→ Your assignment
Below are some records; quote exactly the lines from the one that contains "(156, 262) = (828, 394): green" through the one that contains "(653, 503) = (344, 140): purple", inclusive, and no others.
··· Supplied data
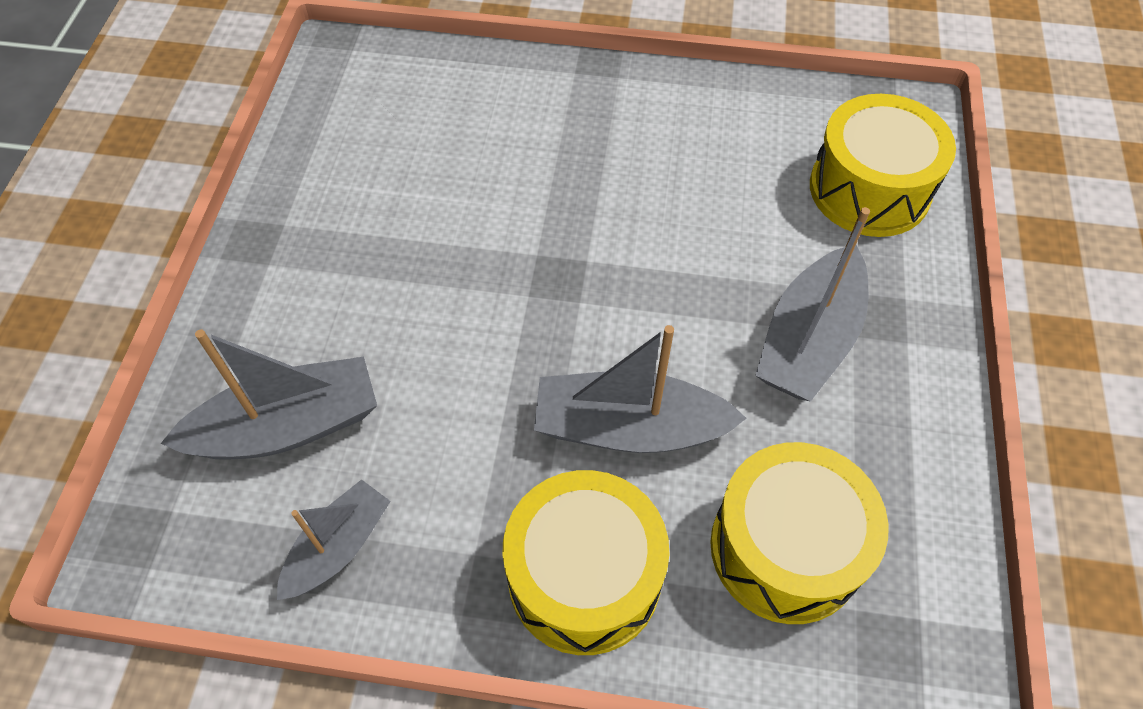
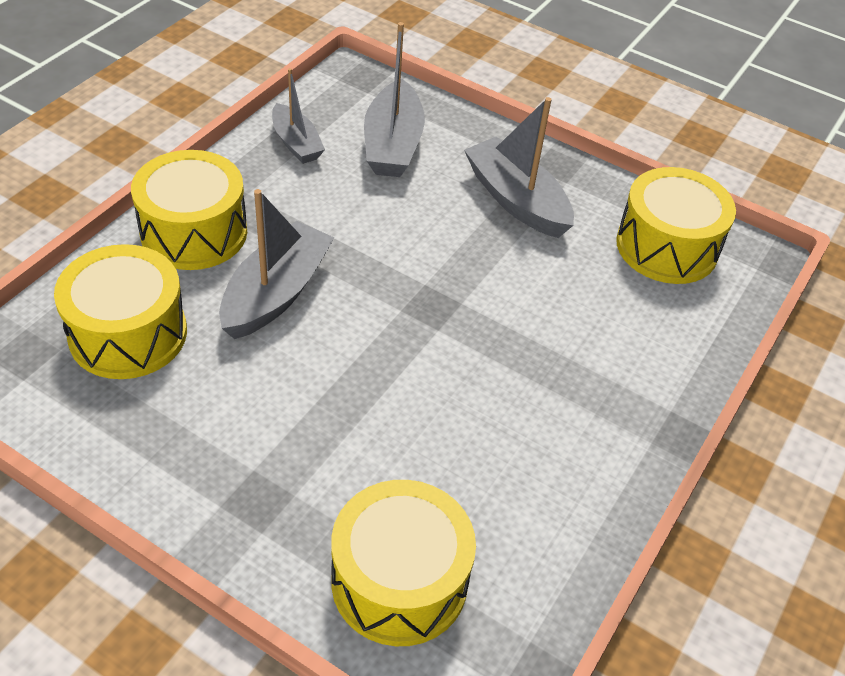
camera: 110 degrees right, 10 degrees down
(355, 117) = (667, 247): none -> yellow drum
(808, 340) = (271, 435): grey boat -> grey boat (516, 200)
······
··· Supplied data
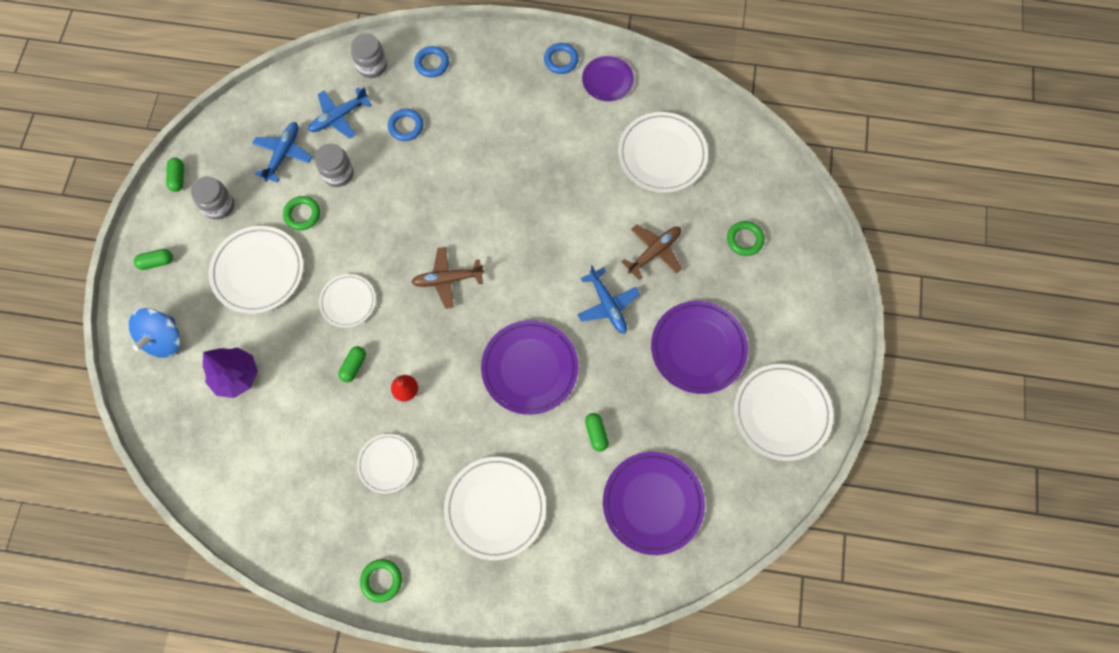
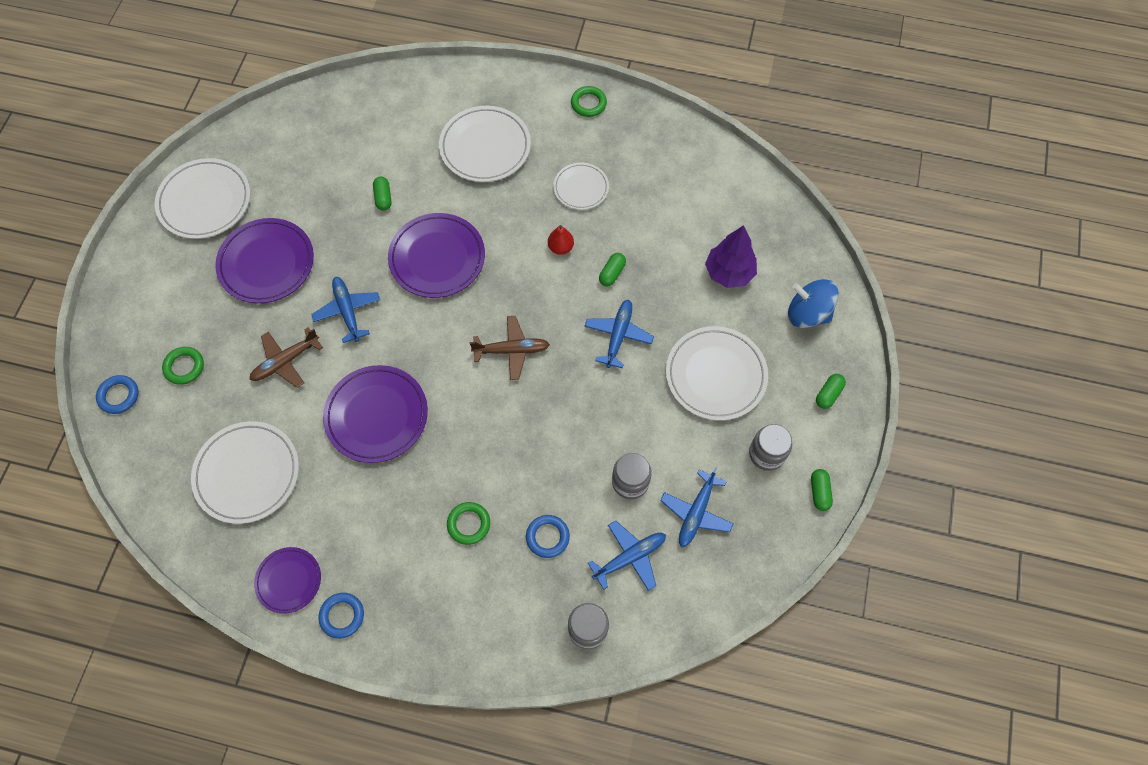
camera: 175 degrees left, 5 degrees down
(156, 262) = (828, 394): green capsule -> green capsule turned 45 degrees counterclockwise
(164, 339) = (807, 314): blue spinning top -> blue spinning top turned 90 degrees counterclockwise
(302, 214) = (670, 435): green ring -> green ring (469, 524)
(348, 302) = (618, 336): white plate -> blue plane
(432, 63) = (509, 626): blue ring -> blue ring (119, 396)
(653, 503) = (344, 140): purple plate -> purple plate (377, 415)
······
→ Result of the exercise
(156, 262) = (828, 394): green capsule -> green capsule turned 45 degrees counterclockwise
(164, 339) = (807, 314): blue spinning top -> blue spinning top turned 90 degrees counterclockwise
(302, 214) = (670, 435): green ring -> green ring (469, 524)
(348, 302) = (618, 336): white plate -> blue plane
(432, 63) = (509, 626): blue ring -> blue ring (119, 396)
(653, 503) = (344, 140): purple plate -> purple plate (377, 415)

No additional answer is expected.